__Directions__: Transcribe the data below in full, exactly.

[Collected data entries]
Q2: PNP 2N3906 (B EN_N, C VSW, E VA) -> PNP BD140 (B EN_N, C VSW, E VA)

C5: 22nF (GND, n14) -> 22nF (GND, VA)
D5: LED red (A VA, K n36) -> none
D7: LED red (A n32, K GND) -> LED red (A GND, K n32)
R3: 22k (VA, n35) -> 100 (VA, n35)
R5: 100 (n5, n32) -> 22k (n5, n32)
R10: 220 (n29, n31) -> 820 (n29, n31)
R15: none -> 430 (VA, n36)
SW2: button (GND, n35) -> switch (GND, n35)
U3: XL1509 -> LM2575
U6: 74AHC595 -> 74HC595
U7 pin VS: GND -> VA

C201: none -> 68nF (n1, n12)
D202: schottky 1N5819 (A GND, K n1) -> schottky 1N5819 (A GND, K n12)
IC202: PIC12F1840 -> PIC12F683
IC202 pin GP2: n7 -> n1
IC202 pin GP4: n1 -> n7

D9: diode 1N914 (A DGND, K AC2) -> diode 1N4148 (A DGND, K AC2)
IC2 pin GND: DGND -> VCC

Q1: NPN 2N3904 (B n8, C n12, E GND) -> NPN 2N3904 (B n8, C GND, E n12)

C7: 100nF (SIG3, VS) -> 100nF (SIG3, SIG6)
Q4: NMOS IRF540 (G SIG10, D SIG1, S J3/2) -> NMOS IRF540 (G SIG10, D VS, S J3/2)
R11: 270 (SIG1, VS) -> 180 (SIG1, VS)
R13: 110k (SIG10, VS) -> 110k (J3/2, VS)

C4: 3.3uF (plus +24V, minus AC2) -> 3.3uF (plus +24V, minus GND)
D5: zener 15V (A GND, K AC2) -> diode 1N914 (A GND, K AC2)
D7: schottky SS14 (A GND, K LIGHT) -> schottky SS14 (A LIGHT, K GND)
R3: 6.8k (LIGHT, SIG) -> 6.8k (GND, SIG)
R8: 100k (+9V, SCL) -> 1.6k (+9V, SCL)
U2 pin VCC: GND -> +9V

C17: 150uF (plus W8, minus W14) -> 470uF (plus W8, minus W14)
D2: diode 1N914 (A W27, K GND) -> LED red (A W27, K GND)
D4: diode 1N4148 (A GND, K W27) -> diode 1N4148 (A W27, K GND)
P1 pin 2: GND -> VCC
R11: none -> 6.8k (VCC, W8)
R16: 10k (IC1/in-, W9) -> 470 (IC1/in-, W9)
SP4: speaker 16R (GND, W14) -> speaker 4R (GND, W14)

__Answer to this exercise__:
Q2: PNP 2N3906 (B EN_N, C VSW, E VA) -> PNP BD140 (B EN_N, C VSW, E VA)

C5: 22nF (GND, n14) -> 22nF (GND, VA)
D5: LED red (A VA, K n36) -> none
D7: LED red (A n32, K GND) -> LED red (A GND, K n32)
R3: 22k (VA, n35) -> 100 (VA, n35)
R5: 100 (n5, n32) -> 22k (n5, n32)
R10: 220 (n29, n31) -> 820 (n29, n31)
R15: none -> 430 (VA, n36)
SW2: button (GND, n35) -> switch (GND, n35)
U3: XL1509 -> LM2575
U6: 74AHC595 -> 74HC595
U7 pin VS: GND -> VA

C201: none -> 68nF (n1, n12)
D202: schottky 1N5819 (A GND, K n1) -> schottky 1N5819 (A GND, K n12)
IC202: PIC12F1840 -> PIC12F683
IC202 pin GP2: n7 -> n1
IC202 pin GP4: n1 -> n7

D9: diode 1N914 (A DGND, K AC2) -> diode 1N4148 (A DGND, K AC2)
IC2 pin GND: DGND -> VCC

Q1: NPN 2N3904 (B n8, C n12, E GND) -> NPN 2N3904 (B n8, C GND, E n12)

C7: 100nF (SIG3, VS) -> 100nF (SIG3, SIG6)
Q4: NMOS IRF540 (G SIG10, D SIG1, S J3/2) -> NMOS IRF540 (G SIG10, D VS, S J3/2)
R11: 270 (SIG1, VS) -> 180 (SIG1, VS)
R13: 110k (SIG10, VS) -> 110k (J3/2, VS)

C4: 3.3uF (plus +24V, minus AC2) -> 3.3uF (plus +24V, minus GND)
D5: zener 15V (A GND, K AC2) -> diode 1N914 (A GND, K AC2)
D7: schottky SS14 (A GND, K LIGHT) -> schottky SS14 (A LIGHT, K GND)
R3: 6.8k (LIGHT, SIG) -> 6.8k (GND, SIG)
R8: 100k (+9V, SCL) -> 1.6k (+9V, SCL)
U2 pin VCC: GND -> +9V

C17: 150uF (plus W8, minus W14) -> 470uF (plus W8, minus W14)
D2: diode 1N914 (A W27, K GND) -> LED red (A W27, K GND)
D4: diode 1N4148 (A GND, K W27) -> diode 1N4148 (A W27, K GND)
P1 pin 2: GND -> VCC
R11: none -> 6.8k (VCC, W8)
R16: 10k (IC1/in-, W9) -> 470 (IC1/in-, W9)
SP4: speaker 16R (GND, W14) -> speaker 4R (GND, W14)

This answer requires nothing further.